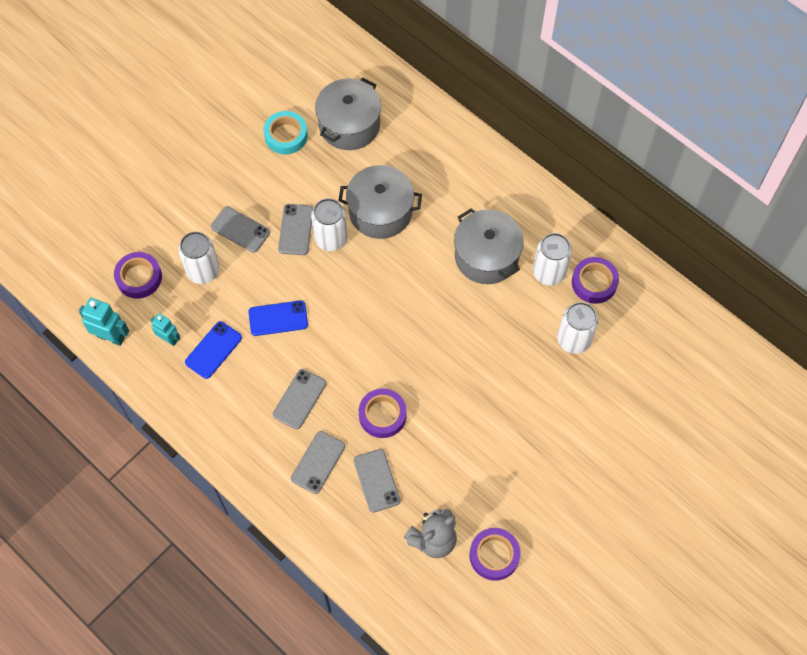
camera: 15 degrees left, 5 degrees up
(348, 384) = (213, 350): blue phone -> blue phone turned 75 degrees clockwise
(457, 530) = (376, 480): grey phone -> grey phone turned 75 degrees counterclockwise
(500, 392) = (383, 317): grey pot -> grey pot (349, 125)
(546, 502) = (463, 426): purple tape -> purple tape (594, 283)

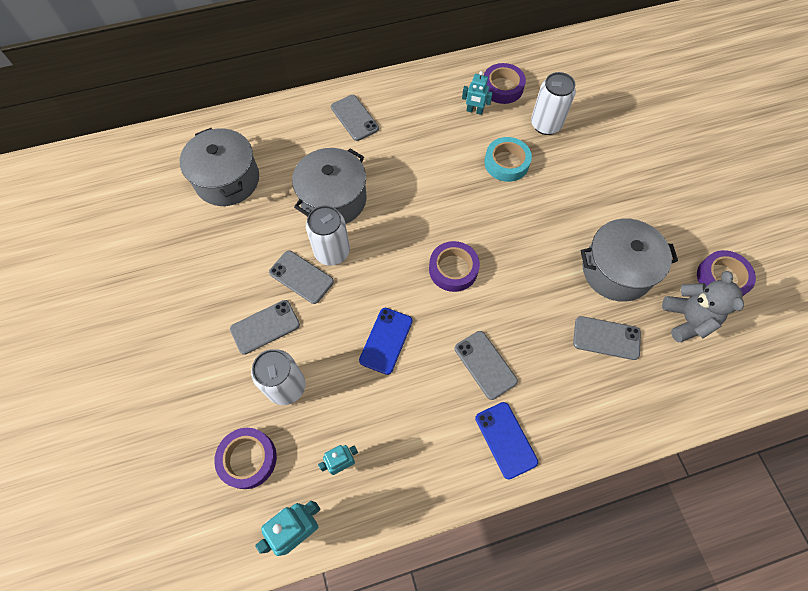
camera: 60 degrees left, 0 degrees up
(213, 350) = (383, 422): blue phone -> blue phone (505, 440)
(286, 135) = (195, 236): turquoise tape -> turquoise tape (506, 163)
(318, 462) = (562, 381): grey phone -> grey phone (354, 118)
(382, 415) = (541, 299): purple tape -> purple tape (453, 269)
(486, 256) = (431, 144): grey pot -> grey pot (616, 270)
(549, 272) = (474, 111): white can -> turquoise robot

★ ★ ★ ★ ★ ★ ★

Everything from the line containing "(286, 135) = (195, 236): turquoise" through the final line of the listing, inclusive, must be reproduced exactly; leave out the rest.

(Solution):
(286, 135) = (195, 236): turquoise tape -> turquoise tape (506, 163)
(318, 462) = (562, 381): grey phone -> grey phone (354, 118)
(382, 415) = (541, 299): purple tape -> purple tape (453, 269)
(486, 256) = (431, 144): grey pot -> grey pot (616, 270)
(549, 272) = (474, 111): white can -> turquoise robot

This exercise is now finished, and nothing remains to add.